[Task item]: Retype the records below exactly as they stand, but with no images.

====== Data listing ======

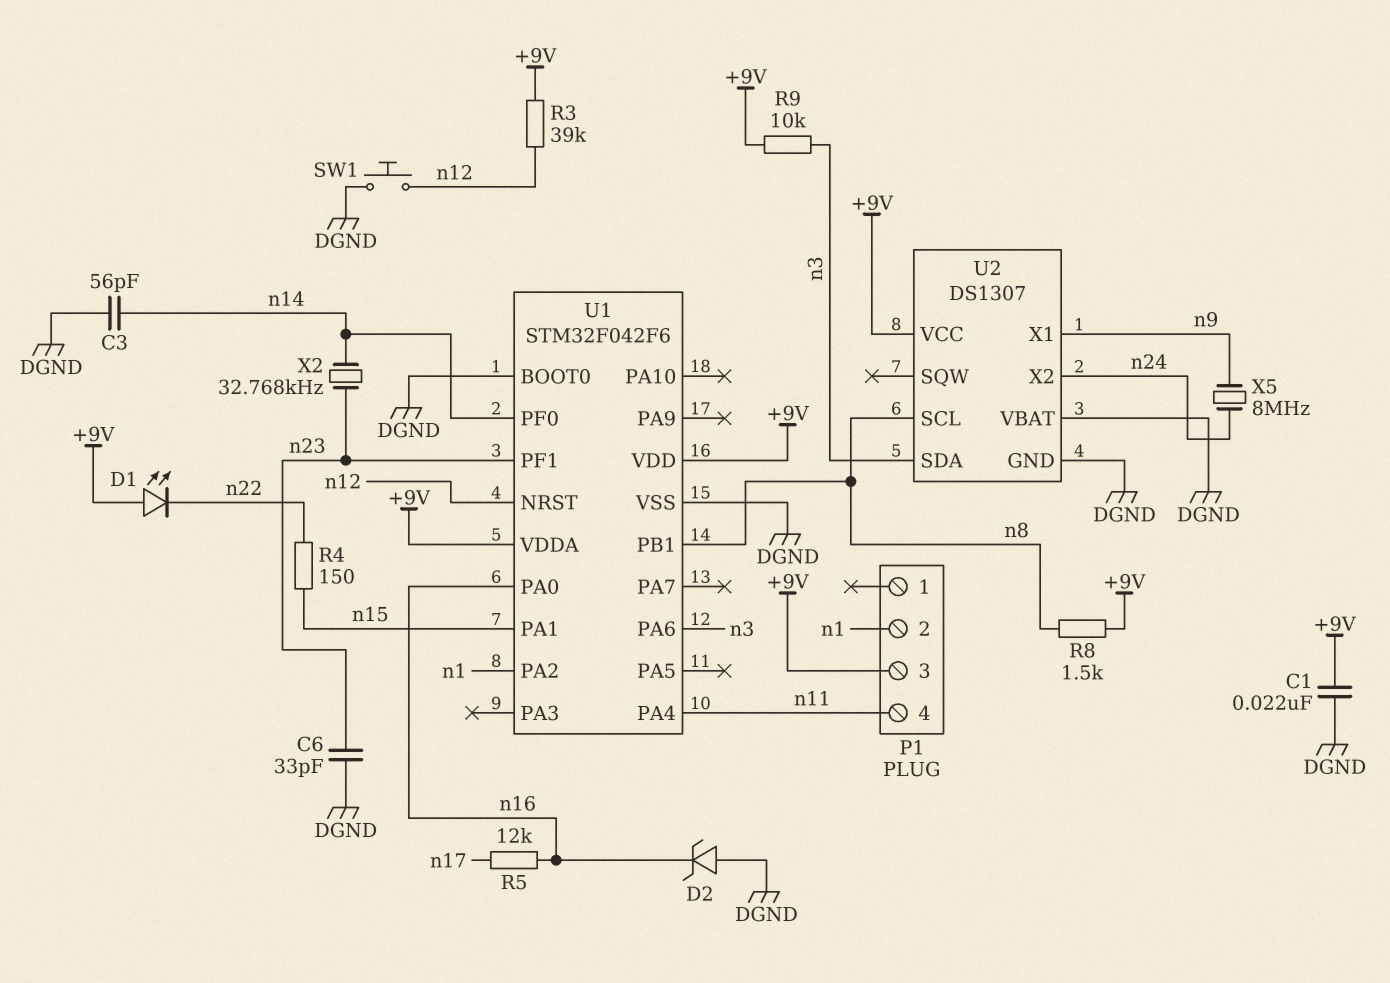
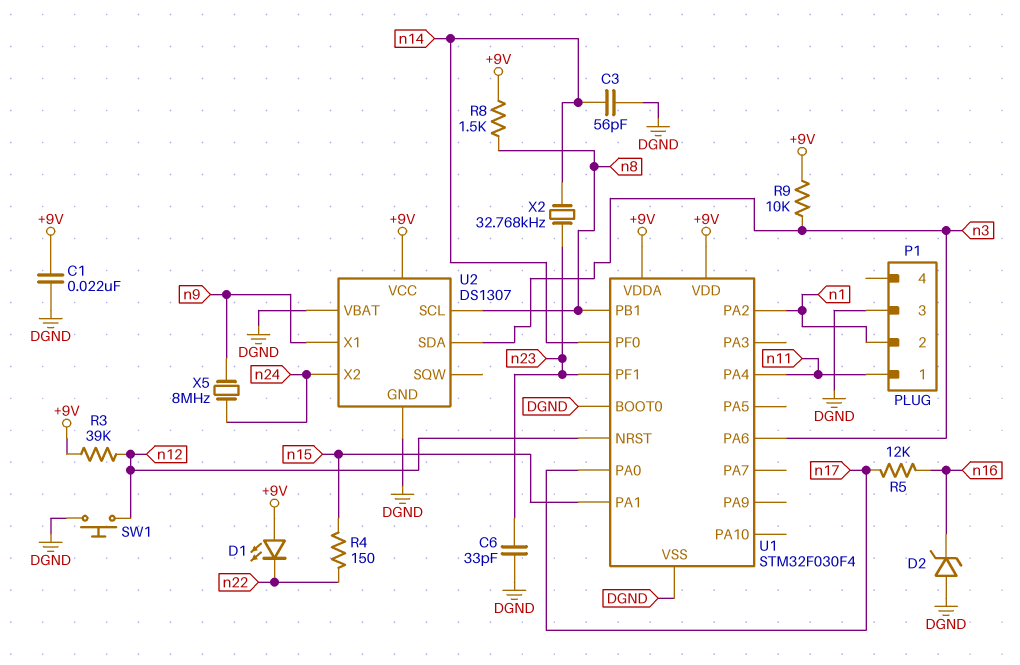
P1 pin 1: none -> n11
P1 pin 3: +9V -> DGND
P1 pin 4: n11 -> none
U1: STM32F042F6 -> STM32F030F4
U1 pin PA0: n16 -> n17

======

[Solution to this task]:
P1 pin 1: none -> n11
P1 pin 3: +9V -> DGND
P1 pin 4: n11 -> none
U1: STM32F042F6 -> STM32F030F4
U1 pin PA0: n16 -> n17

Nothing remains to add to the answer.